> REQUIRED ACTION: The reply should repeat all of the data word for word, with no pictures.

> MATERIAL PROVIDED:
┌──
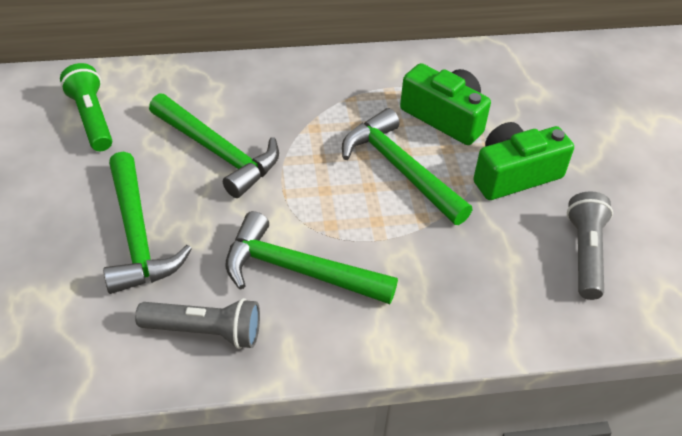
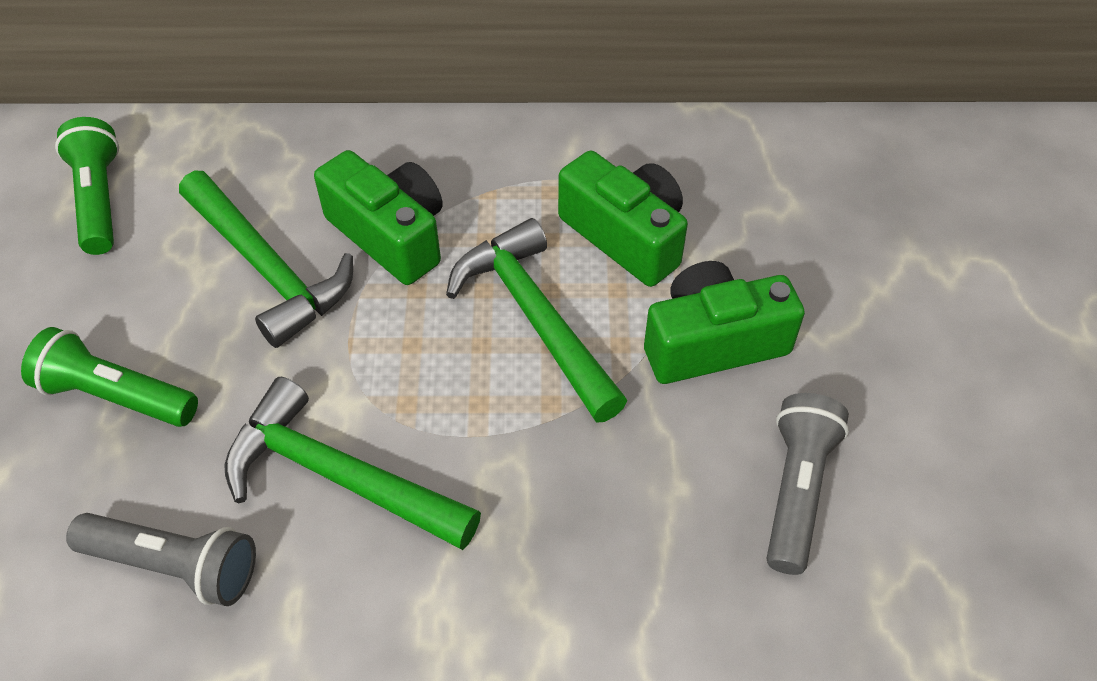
camera: 10 degrees right, 5 degrees up
(137, 235) = (116, 396): green hammer -> green flashlight
(293, 126) = (390, 235): none -> green camera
└──
> PROBLEM SOLUTION:
camera: 10 degrees right, 5 degrees up
(137, 235) = (116, 396): green hammer -> green flashlight
(293, 126) = (390, 235): none -> green camera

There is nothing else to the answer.